(LISTED ENTRIES)
********************

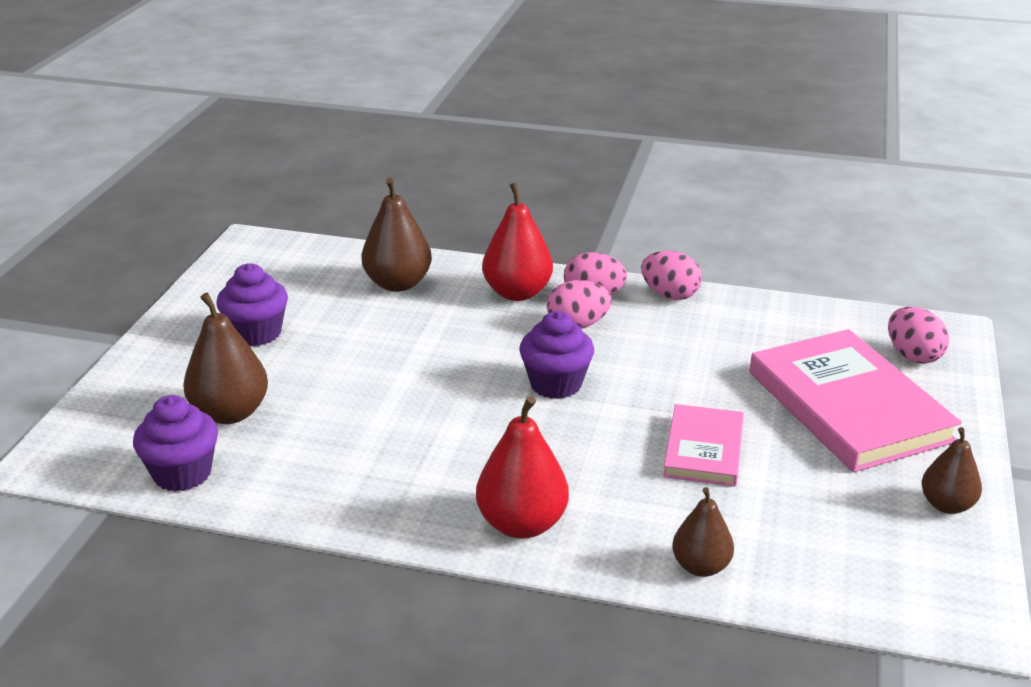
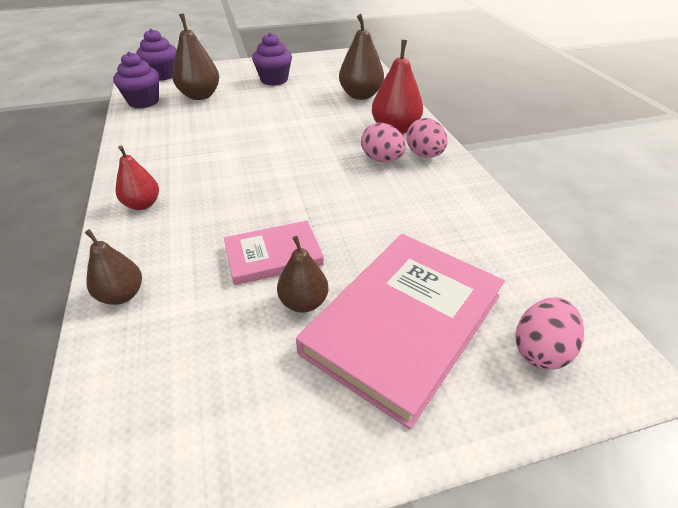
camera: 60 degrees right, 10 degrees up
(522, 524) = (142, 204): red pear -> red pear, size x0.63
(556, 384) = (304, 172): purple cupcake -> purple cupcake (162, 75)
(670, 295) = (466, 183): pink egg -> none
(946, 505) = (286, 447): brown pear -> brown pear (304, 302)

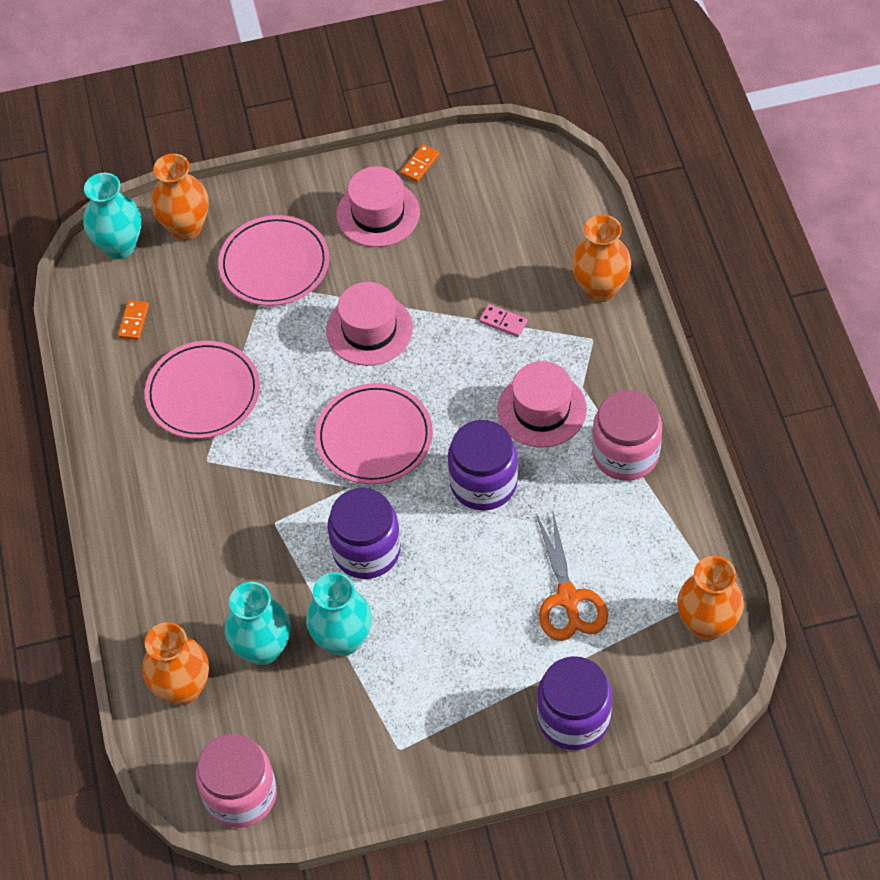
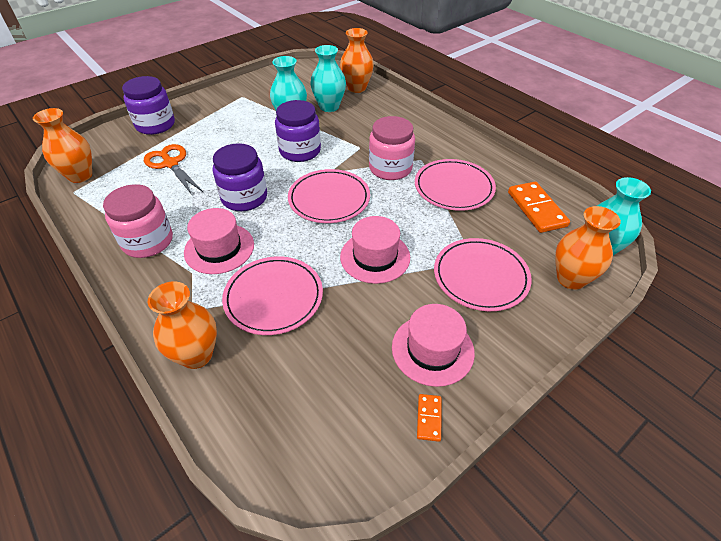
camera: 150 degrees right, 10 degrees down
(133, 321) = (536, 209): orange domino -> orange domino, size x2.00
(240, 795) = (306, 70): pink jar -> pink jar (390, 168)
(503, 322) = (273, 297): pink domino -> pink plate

********************

(WORK TASK)
Copy each line above precisely, dropping the pictures.

(TASK ANSWER)
camera: 60 degrees right, 10 degrees up
(522, 524) = (142, 204): red pear -> red pear, size x0.63
(556, 384) = (304, 172): purple cupcake -> purple cupcake (162, 75)
(670, 295) = (466, 183): pink egg -> none
(946, 505) = (286, 447): brown pear -> brown pear (304, 302)

camera: 150 degrees right, 10 degrees down
(133, 321) = (536, 209): orange domino -> orange domino, size x2.00
(240, 795) = (306, 70): pink jar -> pink jar (390, 168)
(503, 322) = (273, 297): pink domino -> pink plate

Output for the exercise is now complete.